◆ **DATA EXTRACT**:
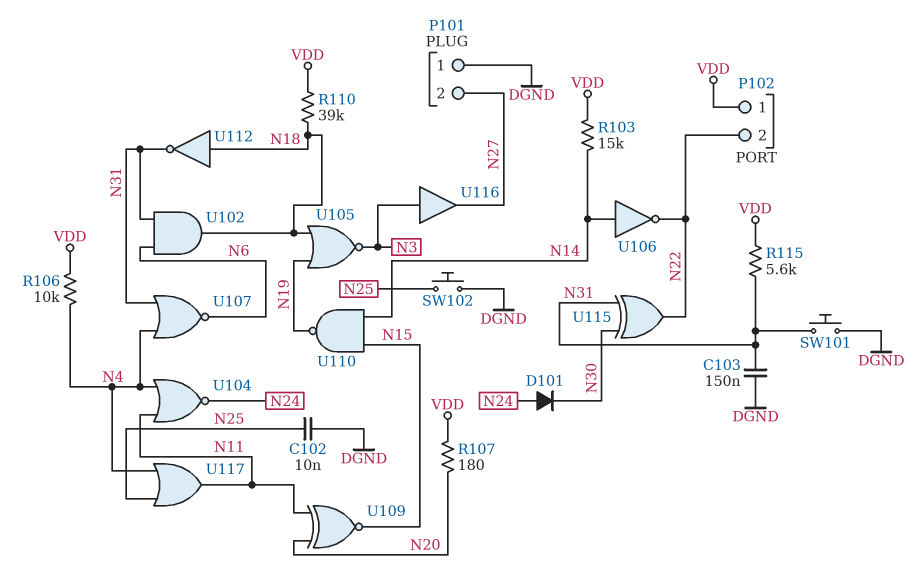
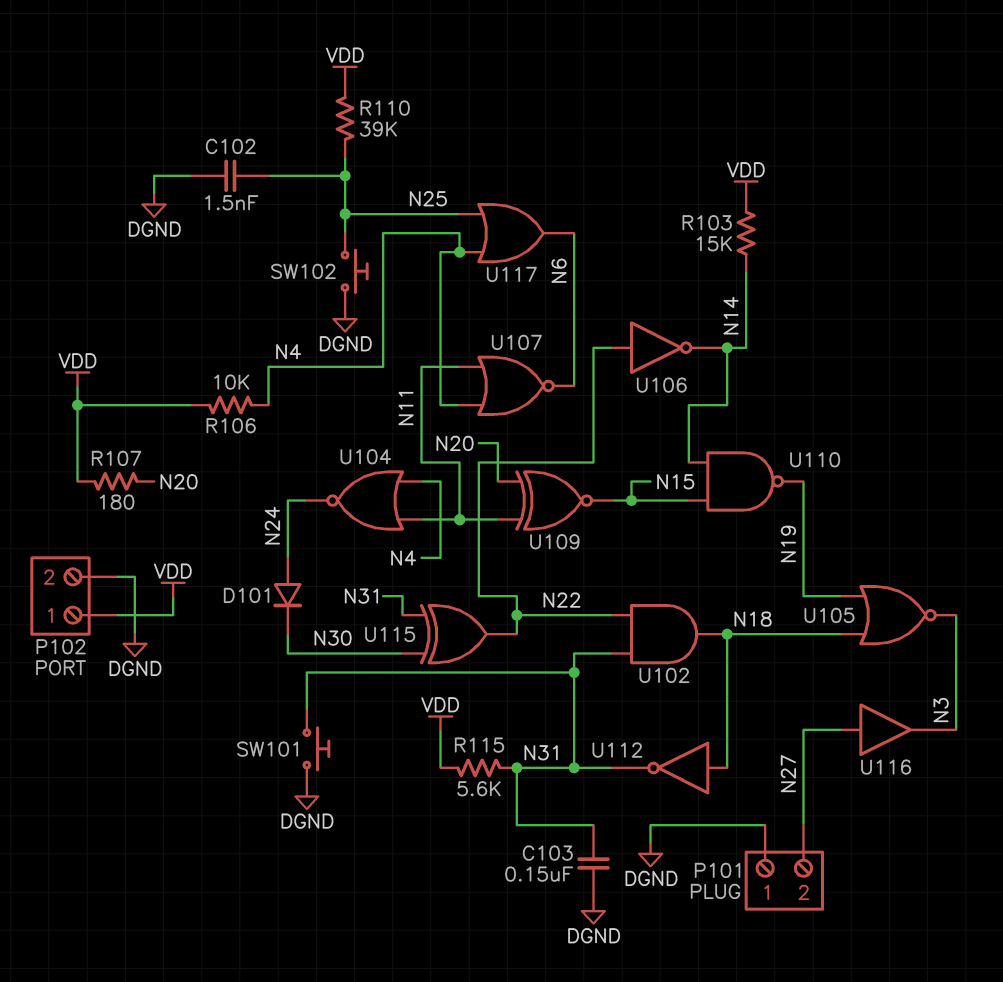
C102: 10nF (DGND, N25) -> 1.5nF (DGND, N25)
P102 pin 2: N22 -> DGND
R110: 39k (N18, VDD) -> 39k (N25, VDD)
U102: AND (in N6, in N31, out N18) -> AND (in N22, in N31, out N18)
U106: NOT (in N14, out N22) -> NOT (in N22, out N14)
U107: NOR (in N4, in N31, out N6) -> NOR (in N4, in N11, out N6)
U116: buffer (in N3, out N27) -> buffer (in N27, out N3)
U117: OR (in N4, in N25, out N11) -> OR (in N4, in N25, out N6)

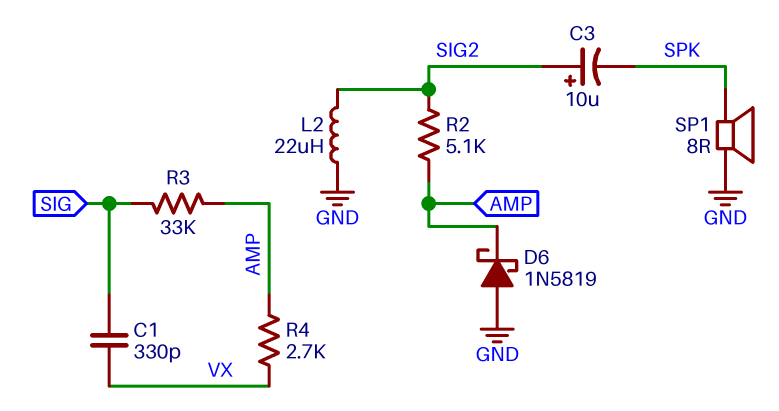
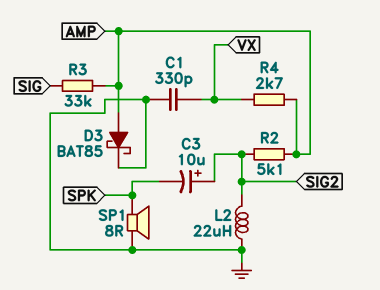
C1: 330pF (SIG, VX) -> 330pF (GND, VX)
D3: none -> schottky BAT85 (A AMP, K GND)
D6: schottky 1N5819 (A GND, K AMP) -> none

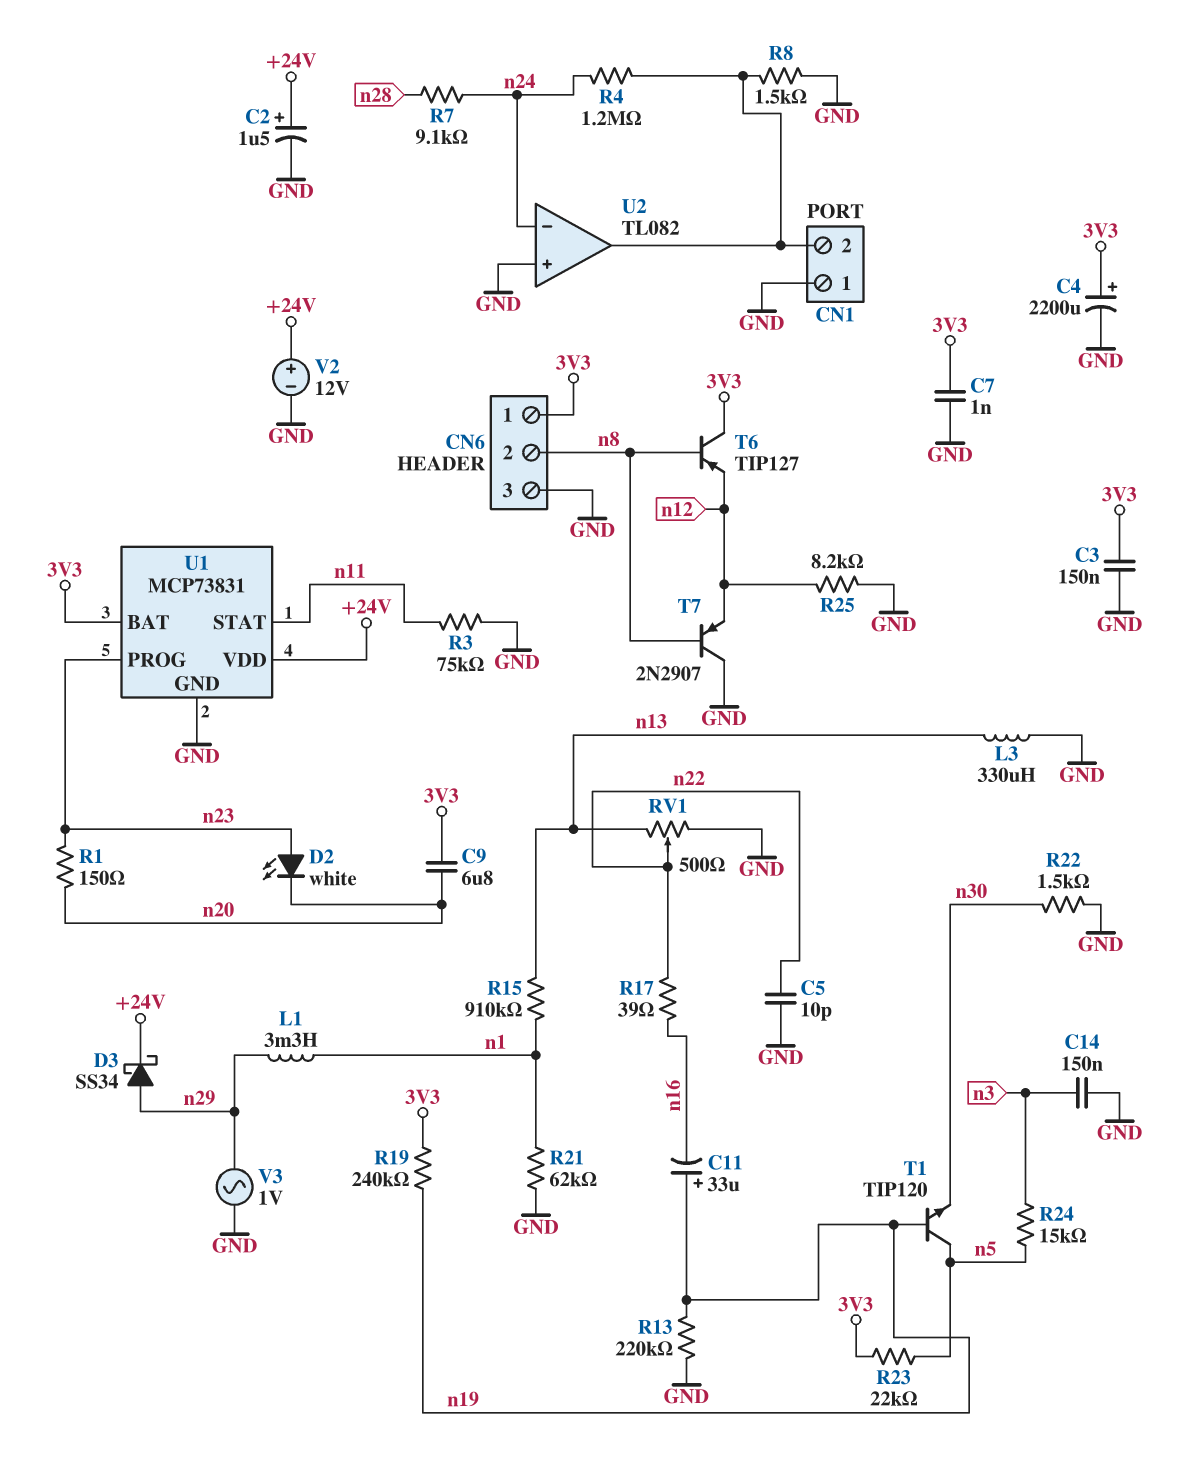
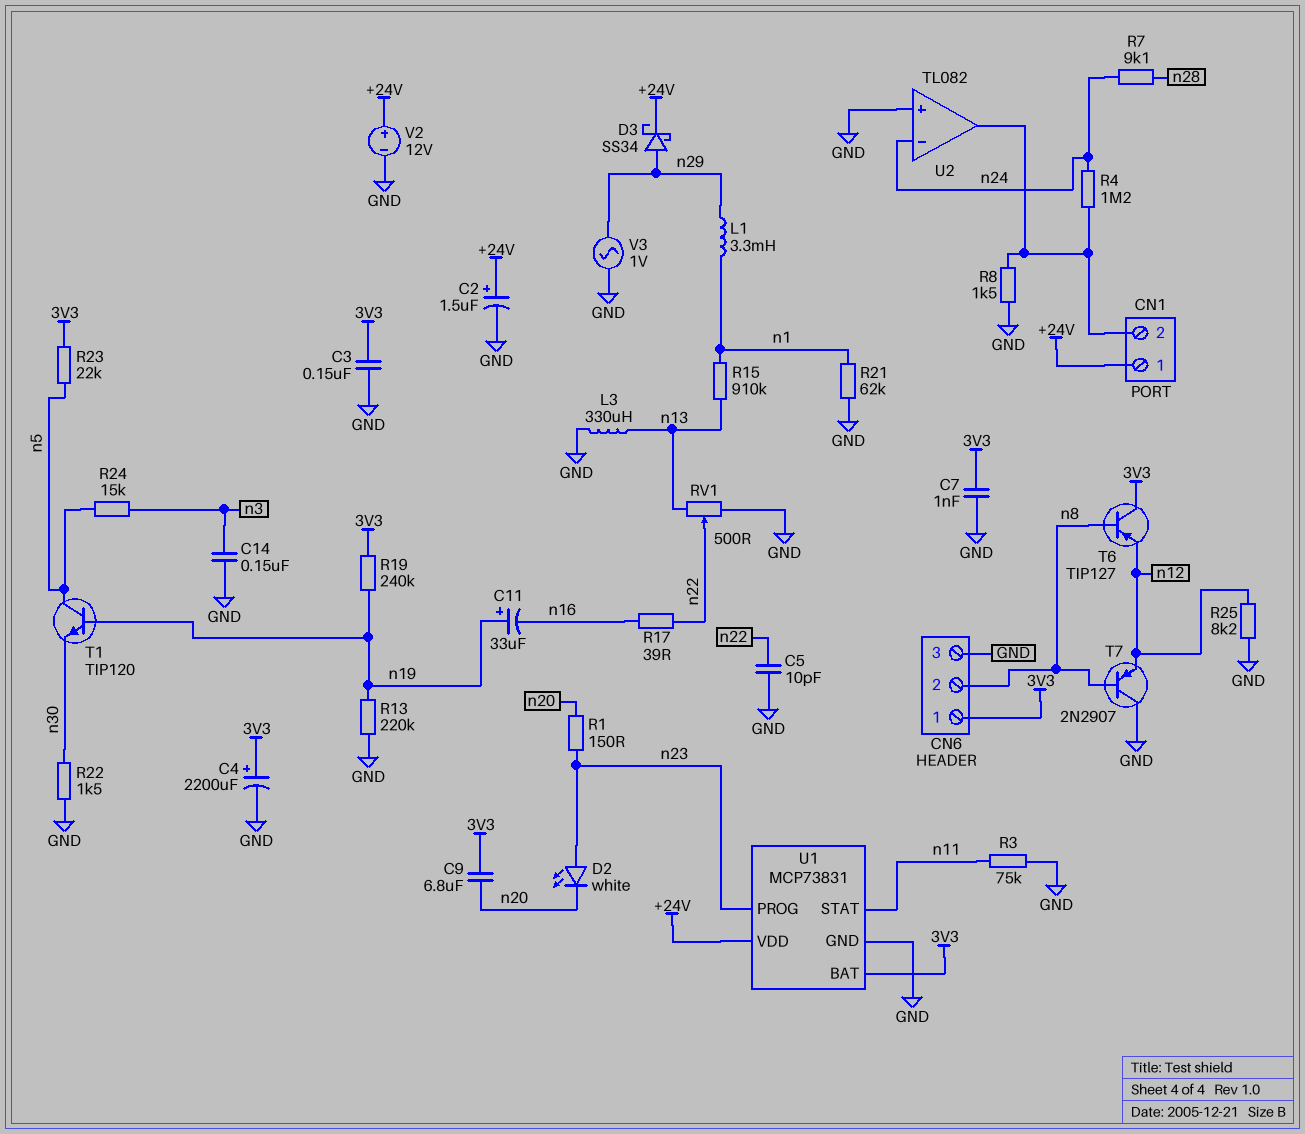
CN1 pin 1: GND -> +24V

◆ **BRIEF**: Every line holding the word "schottky" should be copied out of the records above.

◆ **EXERCISE RESPONSE**:
D3: none -> schottky BAT85 (A AMP, K GND)
D6: schottky 1N5819 (A GND, K AMP) -> none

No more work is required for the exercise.